---------- Records for this task

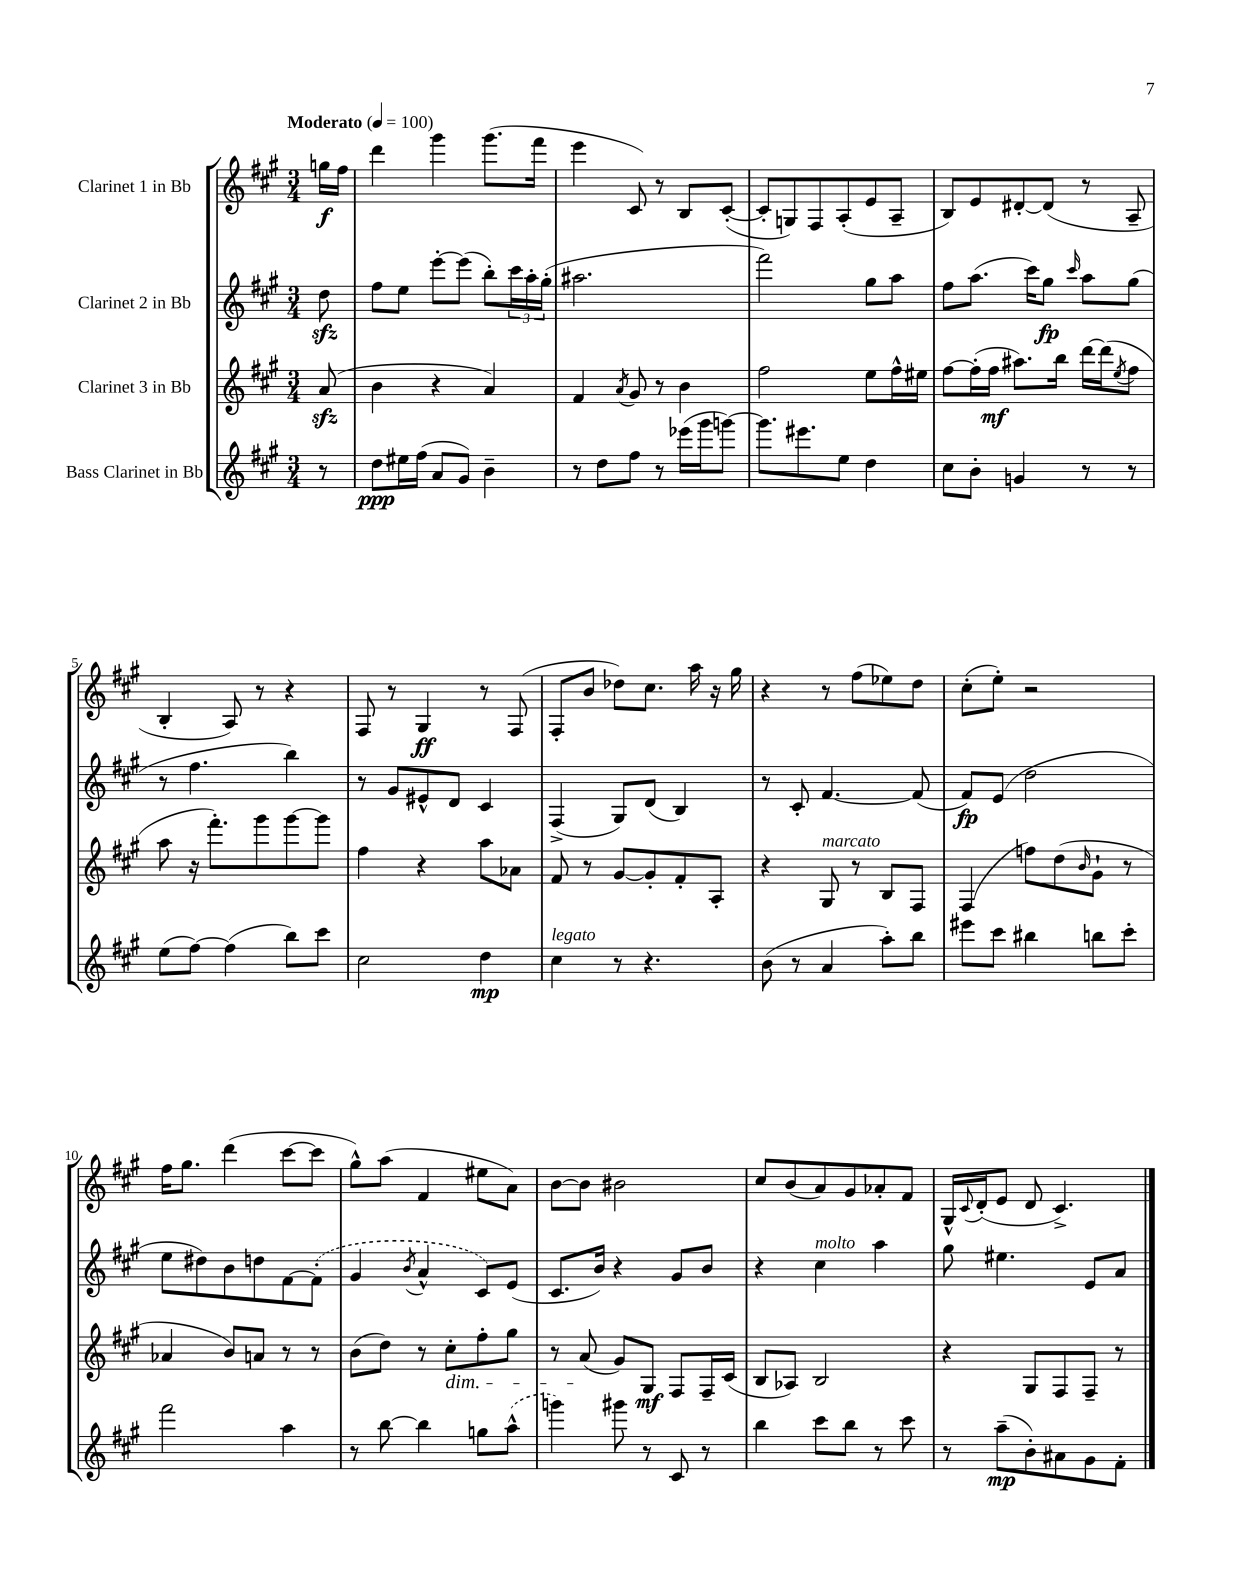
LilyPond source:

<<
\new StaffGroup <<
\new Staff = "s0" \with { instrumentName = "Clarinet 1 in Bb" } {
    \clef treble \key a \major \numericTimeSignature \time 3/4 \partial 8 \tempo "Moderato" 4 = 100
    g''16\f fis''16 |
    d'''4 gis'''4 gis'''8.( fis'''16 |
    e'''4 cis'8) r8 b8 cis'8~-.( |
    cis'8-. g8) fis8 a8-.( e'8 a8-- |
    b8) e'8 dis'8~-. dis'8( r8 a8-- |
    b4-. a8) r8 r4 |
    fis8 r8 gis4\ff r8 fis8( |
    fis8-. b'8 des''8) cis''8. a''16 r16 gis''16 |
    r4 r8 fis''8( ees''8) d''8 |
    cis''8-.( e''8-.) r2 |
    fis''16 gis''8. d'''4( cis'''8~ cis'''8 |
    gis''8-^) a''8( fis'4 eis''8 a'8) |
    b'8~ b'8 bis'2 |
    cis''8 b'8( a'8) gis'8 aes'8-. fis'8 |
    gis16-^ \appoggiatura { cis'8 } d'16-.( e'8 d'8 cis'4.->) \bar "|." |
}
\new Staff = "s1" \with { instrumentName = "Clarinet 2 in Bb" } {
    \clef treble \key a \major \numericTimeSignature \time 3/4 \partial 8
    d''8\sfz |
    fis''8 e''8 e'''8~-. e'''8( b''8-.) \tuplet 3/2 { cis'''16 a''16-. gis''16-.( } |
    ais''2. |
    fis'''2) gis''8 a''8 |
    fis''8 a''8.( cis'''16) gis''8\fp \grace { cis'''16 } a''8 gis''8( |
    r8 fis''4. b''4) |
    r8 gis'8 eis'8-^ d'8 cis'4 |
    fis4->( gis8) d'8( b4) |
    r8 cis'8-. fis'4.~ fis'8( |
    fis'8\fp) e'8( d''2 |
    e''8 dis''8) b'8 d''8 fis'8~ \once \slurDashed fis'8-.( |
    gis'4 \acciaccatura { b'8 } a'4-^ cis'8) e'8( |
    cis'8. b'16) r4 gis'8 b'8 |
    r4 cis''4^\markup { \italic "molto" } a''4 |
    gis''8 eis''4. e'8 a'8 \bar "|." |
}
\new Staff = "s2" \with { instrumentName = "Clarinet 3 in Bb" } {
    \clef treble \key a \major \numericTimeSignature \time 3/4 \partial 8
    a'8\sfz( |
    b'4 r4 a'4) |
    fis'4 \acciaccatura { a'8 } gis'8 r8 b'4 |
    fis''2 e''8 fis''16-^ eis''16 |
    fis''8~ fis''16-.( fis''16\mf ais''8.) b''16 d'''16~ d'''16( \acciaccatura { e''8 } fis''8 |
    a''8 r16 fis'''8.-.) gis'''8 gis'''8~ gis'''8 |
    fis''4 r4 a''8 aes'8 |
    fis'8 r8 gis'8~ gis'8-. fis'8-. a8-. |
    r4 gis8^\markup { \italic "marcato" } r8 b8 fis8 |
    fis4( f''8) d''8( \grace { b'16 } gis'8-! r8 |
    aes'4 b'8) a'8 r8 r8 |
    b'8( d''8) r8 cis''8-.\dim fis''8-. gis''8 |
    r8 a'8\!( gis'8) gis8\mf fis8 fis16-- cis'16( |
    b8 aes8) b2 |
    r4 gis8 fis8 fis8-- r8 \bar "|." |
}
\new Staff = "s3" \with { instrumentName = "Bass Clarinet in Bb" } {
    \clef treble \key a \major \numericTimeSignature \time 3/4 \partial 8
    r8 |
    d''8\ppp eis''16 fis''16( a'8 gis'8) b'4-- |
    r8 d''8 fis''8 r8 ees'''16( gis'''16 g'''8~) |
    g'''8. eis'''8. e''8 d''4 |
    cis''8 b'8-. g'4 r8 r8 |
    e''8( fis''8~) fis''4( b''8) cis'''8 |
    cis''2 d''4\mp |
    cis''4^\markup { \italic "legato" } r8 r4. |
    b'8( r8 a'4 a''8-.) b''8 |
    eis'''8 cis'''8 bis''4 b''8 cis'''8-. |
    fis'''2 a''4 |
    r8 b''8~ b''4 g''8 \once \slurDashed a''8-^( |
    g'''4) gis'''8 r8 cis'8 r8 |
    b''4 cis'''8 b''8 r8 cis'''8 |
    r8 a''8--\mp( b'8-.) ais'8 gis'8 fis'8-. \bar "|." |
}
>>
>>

--------------------

Stated problem:
Show every line of the data that contains the string "grace".

Reply:
    fis''8 a''8.( cis'''16) gis''8\fp \grace { cis'''16 } a''8 gis''8( |
    fis4( f''8) d''8( \grace { b'16 } gis'8-! r8 |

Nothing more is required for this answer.